▶ _DIRECTIONS FOR THIS TASK_
Look through the entries that follow and return each line that has the string "left".

[Records from a dataset]
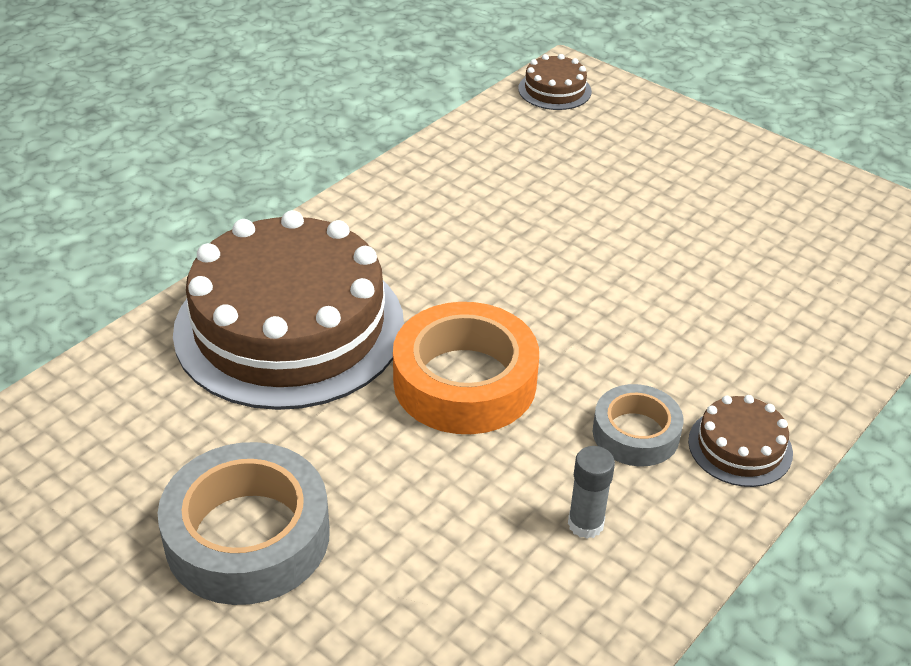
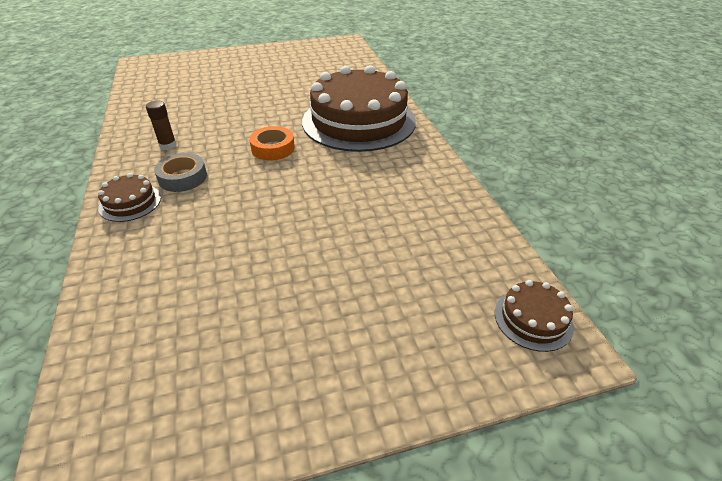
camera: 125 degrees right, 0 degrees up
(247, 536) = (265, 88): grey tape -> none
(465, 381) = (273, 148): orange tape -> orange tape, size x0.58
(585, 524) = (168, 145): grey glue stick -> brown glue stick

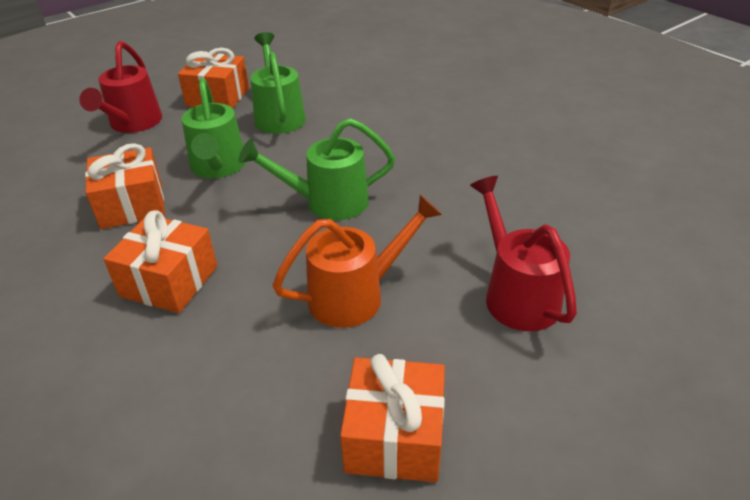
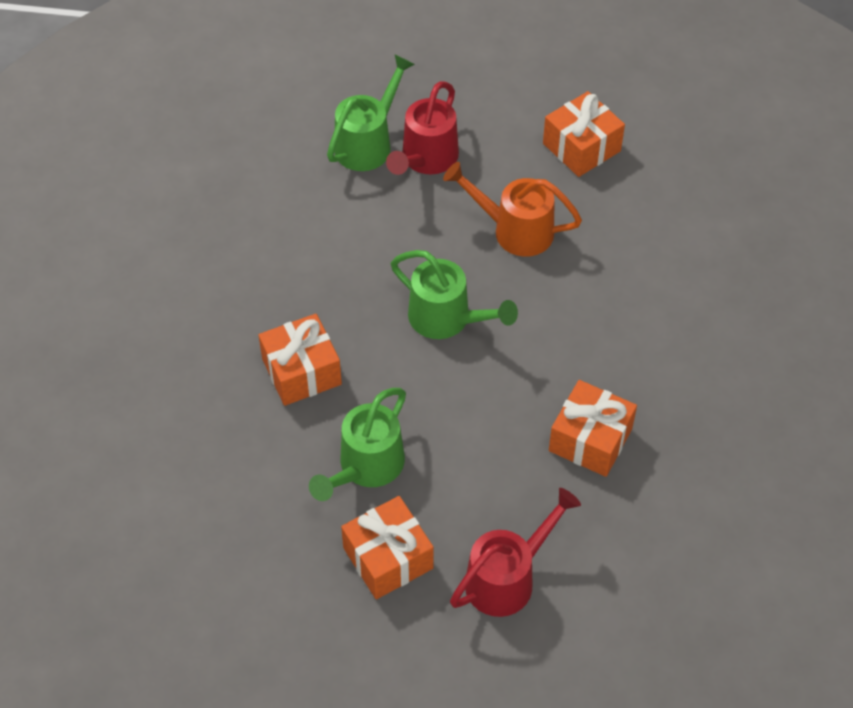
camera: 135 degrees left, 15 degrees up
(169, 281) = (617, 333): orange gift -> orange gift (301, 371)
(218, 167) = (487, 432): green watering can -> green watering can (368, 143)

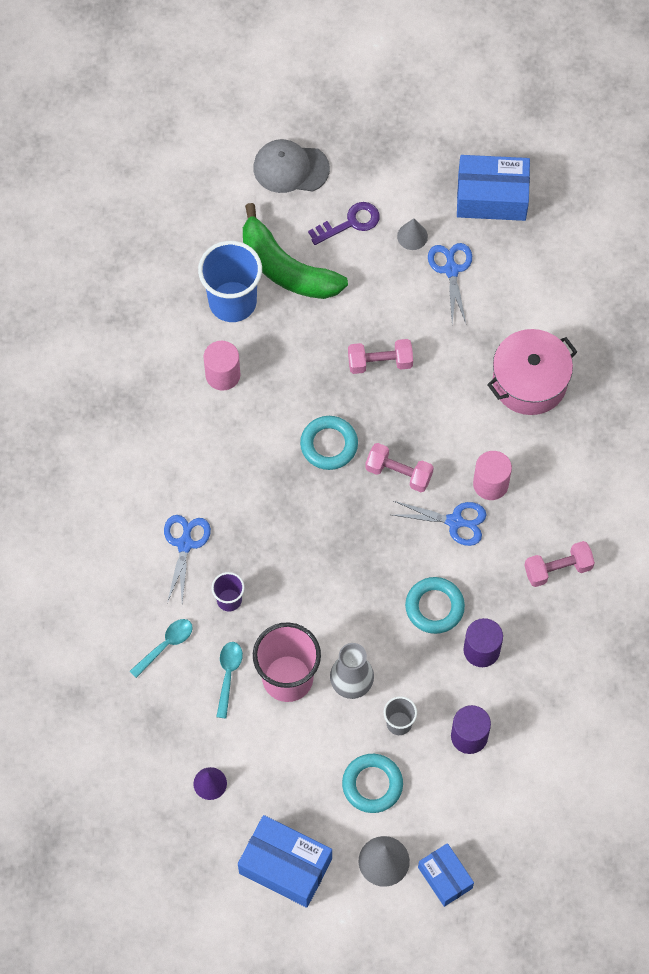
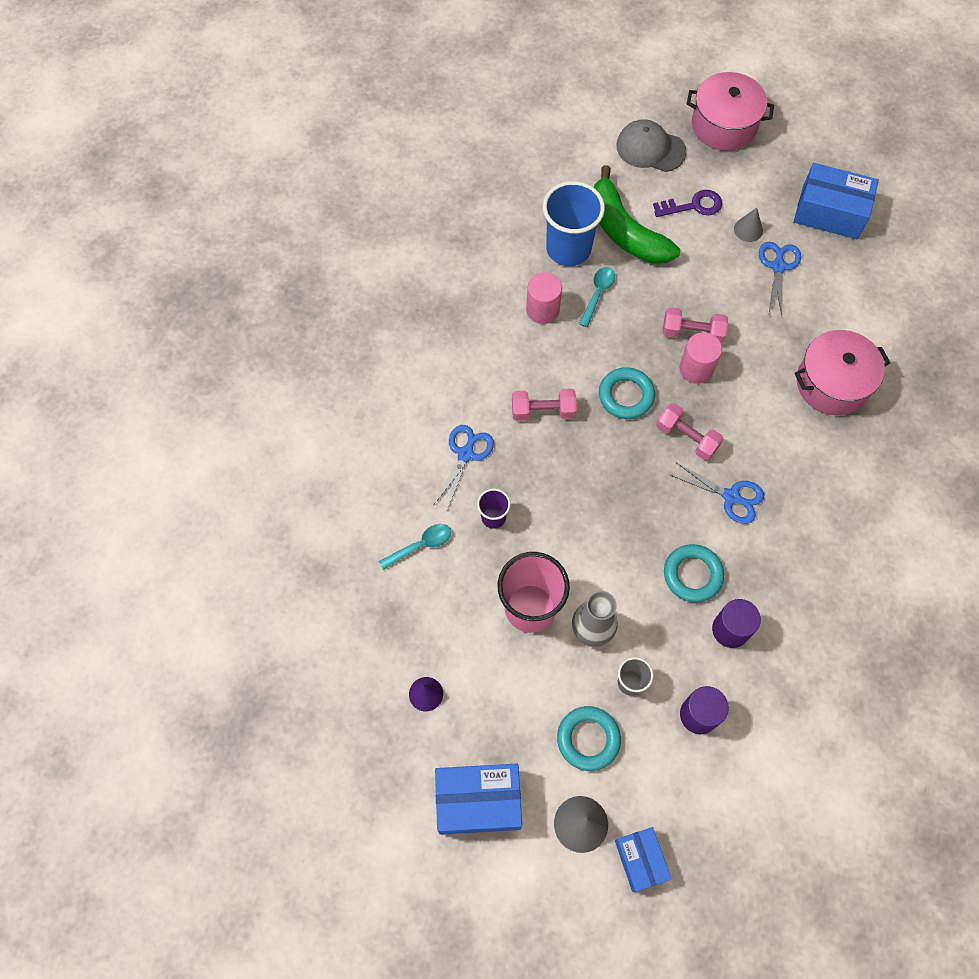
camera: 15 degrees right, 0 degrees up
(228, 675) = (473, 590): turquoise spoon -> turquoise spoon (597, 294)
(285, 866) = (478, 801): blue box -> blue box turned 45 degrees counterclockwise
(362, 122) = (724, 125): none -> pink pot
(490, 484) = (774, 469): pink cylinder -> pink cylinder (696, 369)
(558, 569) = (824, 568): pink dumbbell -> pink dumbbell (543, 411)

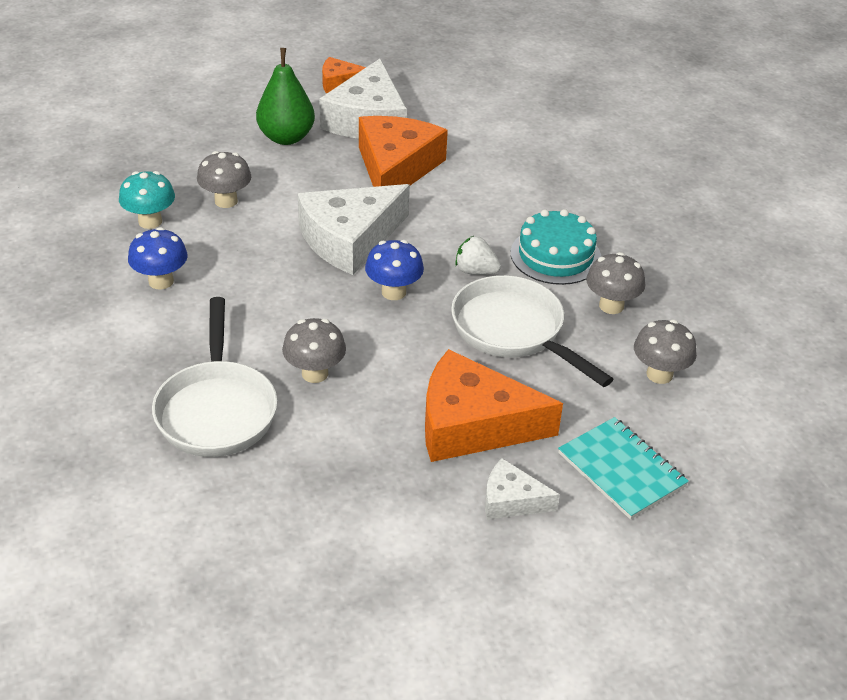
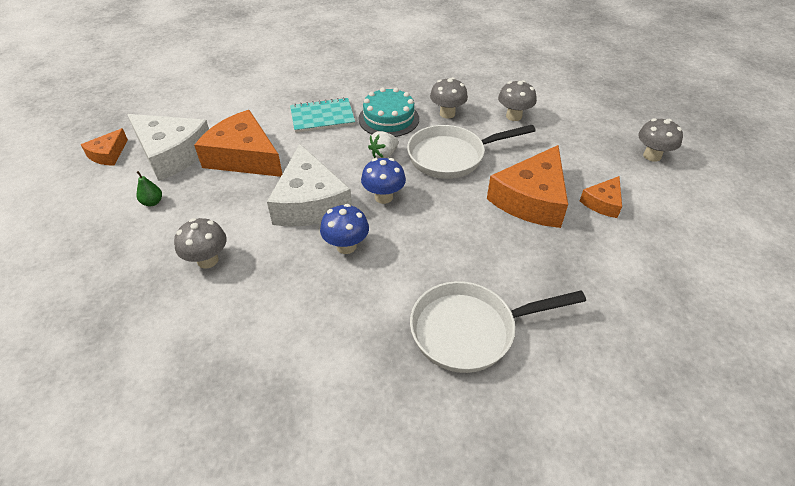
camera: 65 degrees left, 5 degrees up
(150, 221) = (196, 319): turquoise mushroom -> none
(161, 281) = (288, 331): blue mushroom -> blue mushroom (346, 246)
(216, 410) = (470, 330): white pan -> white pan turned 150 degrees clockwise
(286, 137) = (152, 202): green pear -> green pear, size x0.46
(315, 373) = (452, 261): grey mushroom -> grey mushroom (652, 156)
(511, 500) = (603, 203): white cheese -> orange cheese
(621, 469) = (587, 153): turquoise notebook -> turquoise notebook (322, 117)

▶ _EXPECTED ANSWER_
camera: 135 degrees left, 15 degrees up
camera: 65 degrees left, 5 degrees up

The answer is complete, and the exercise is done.